§ **About this exercise**: Retype exactly the lines from the line with "appeared: adding machine (purple) <311,278>" to the end of the data, keeping both boundary lines.

§ **Provided data**:
..............................

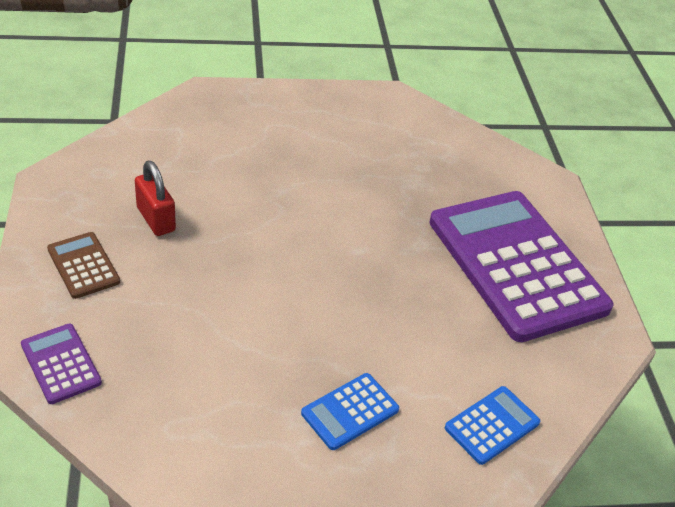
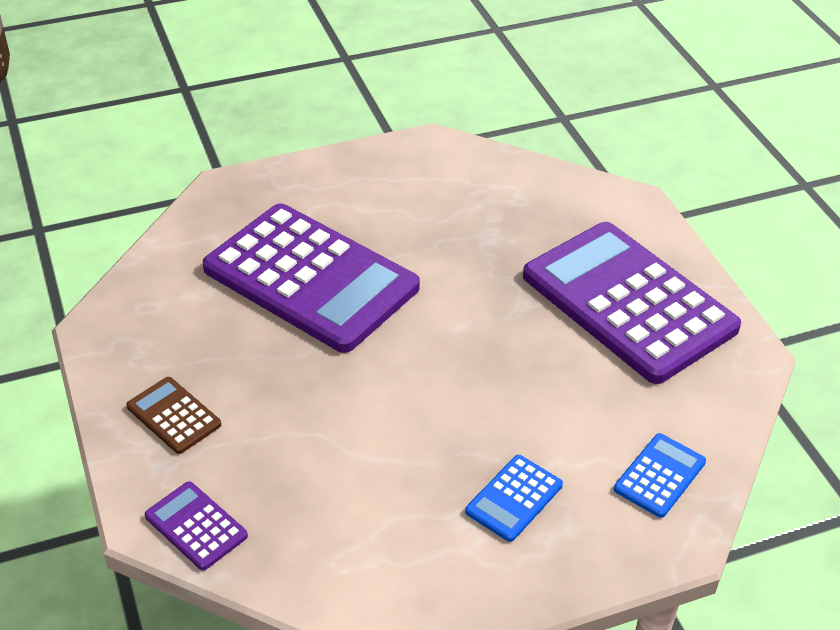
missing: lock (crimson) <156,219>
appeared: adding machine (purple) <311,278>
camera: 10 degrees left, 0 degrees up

..............................

§ **Exercise result**:
appeared: adding machine (purple) <311,278>
camera: 10 degrees left, 0 degrees up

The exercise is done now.